Content starts

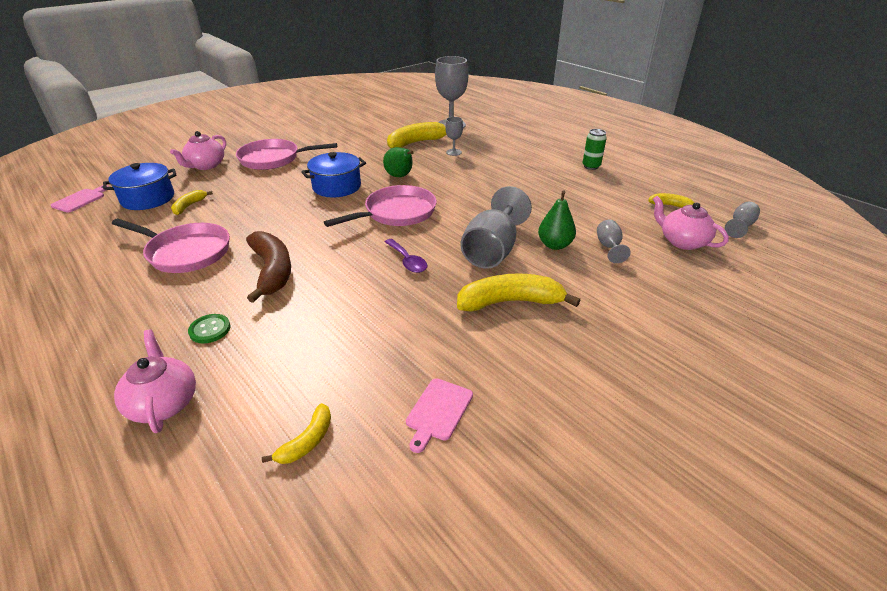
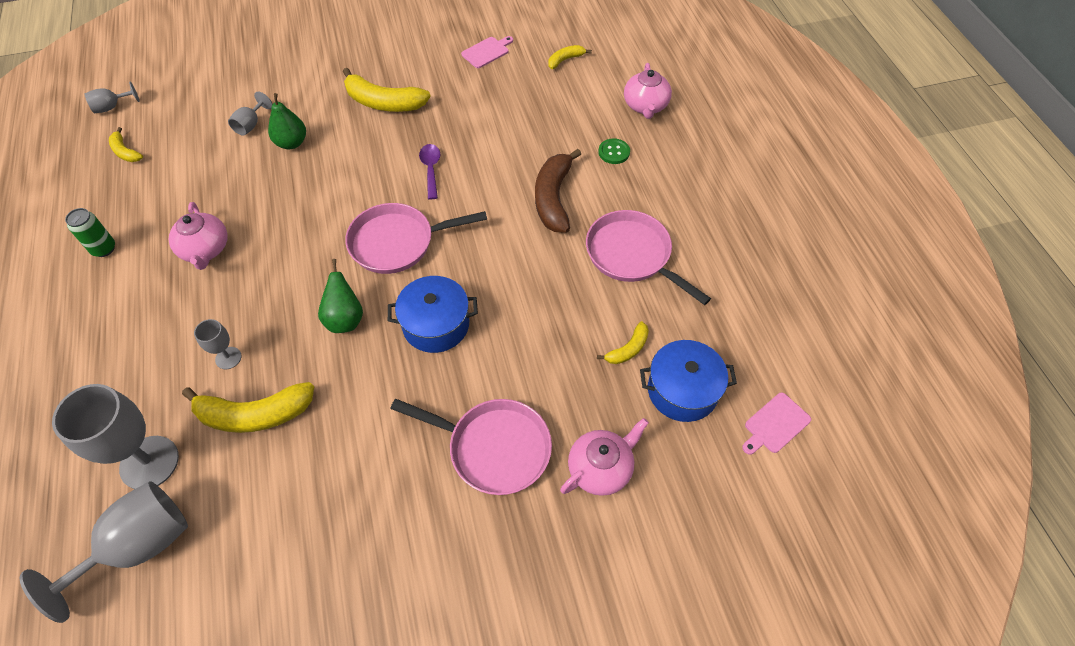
camera: 155 degrees left, 20 degrees up
(492, 251) = (350, 155): grey goblet -> grey goblet (138, 546)
(682, 241) = (185, 109): pink teapot -> pink teapot (205, 250)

Content ends

TO DO —
Beginning with the line that holds "(492, 251) = (350, 155): grey", please return every line through the end of the data, exactly as written.

RESULT FOR THIS TASK —
(492, 251) = (350, 155): grey goblet -> grey goblet (138, 546)
(682, 241) = (185, 109): pink teapot -> pink teapot (205, 250)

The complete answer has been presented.